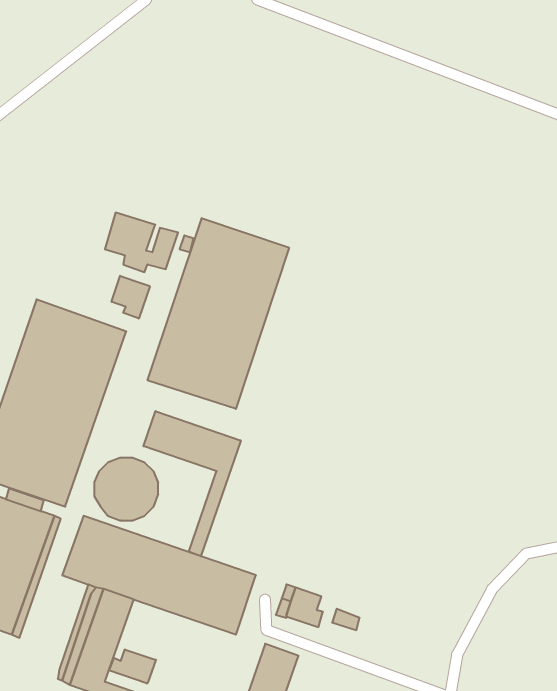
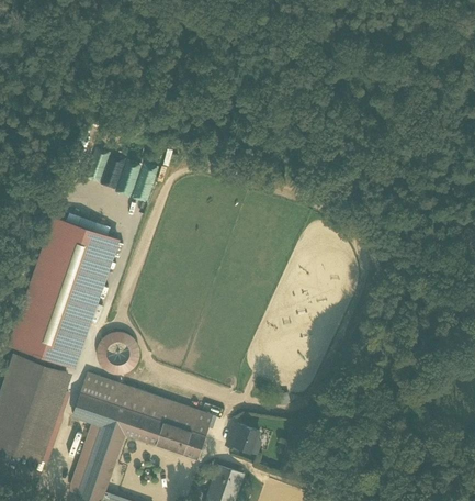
building: [148,218,289,409] -> none
building: [112,276,150,319] -> none
building: [143,411,241,556] -> none
building: [109,649,156,684] -> none

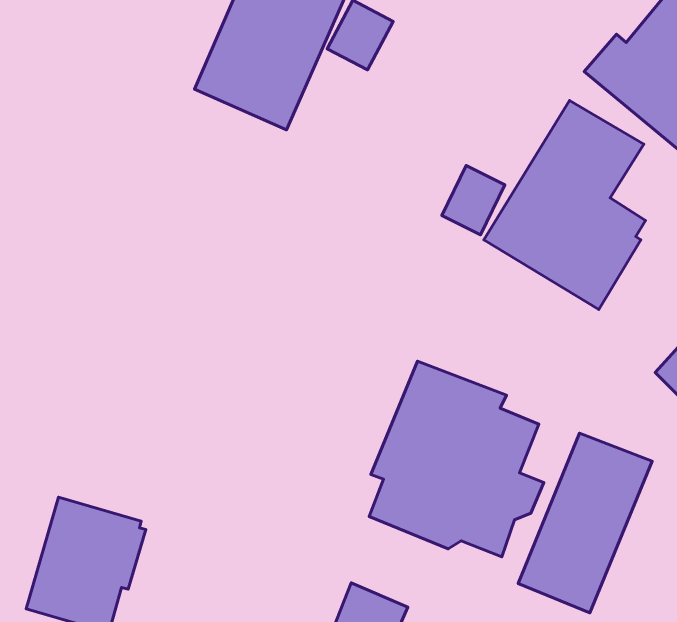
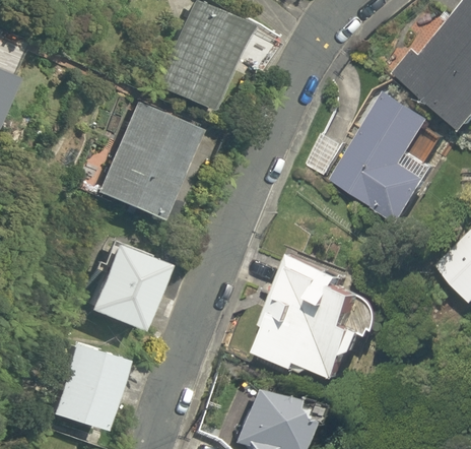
building: none -> [100,102,201,218]
building: none -> [88,242,164,327]
building: [518,433,652,613] -> none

****************

WHAT THE EXERCISE ASKS: Reproduce the listing above exactly, but skip the pictures.

FINISHED TASK:
building: [148,218,289,409] -> none
building: [112,276,150,319] -> none
building: [143,411,241,556] -> none
building: [109,649,156,684] -> none

building: none -> [100,102,201,218]
building: none -> [88,242,164,327]
building: [518,433,652,613] -> none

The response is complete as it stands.